▶ **PROVIDED DATA**
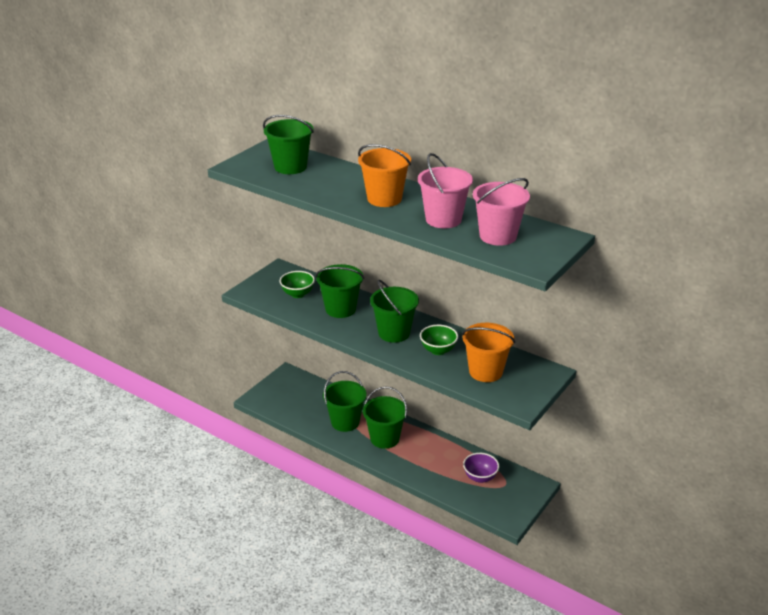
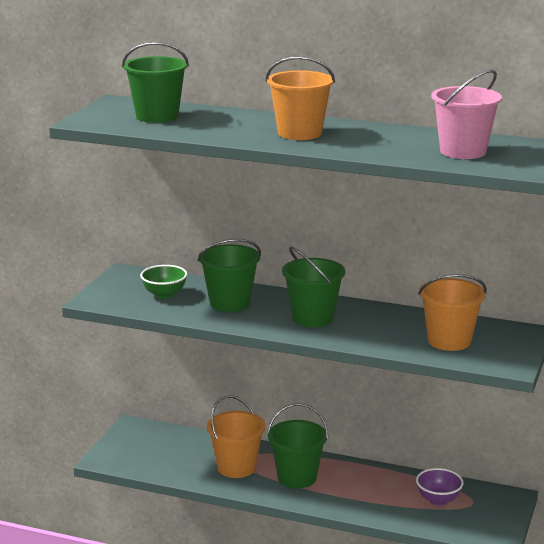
camera: 15 degrees left, 10 degrees down
(345, 422) = (236, 467): green bucket -> orange bucket
(438, 350) = (378, 328): green bowl -> none
(443, 219) = (386, 144): pink bucket -> none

▶ **WORK ORDER**
This task calls for an exact copy of the data above, without pictures.

▶ **FINISHED EXERCISE**
camera: 15 degrees left, 10 degrees down
(345, 422) = (236, 467): green bucket -> orange bucket
(438, 350) = (378, 328): green bowl -> none
(443, 219) = (386, 144): pink bucket -> none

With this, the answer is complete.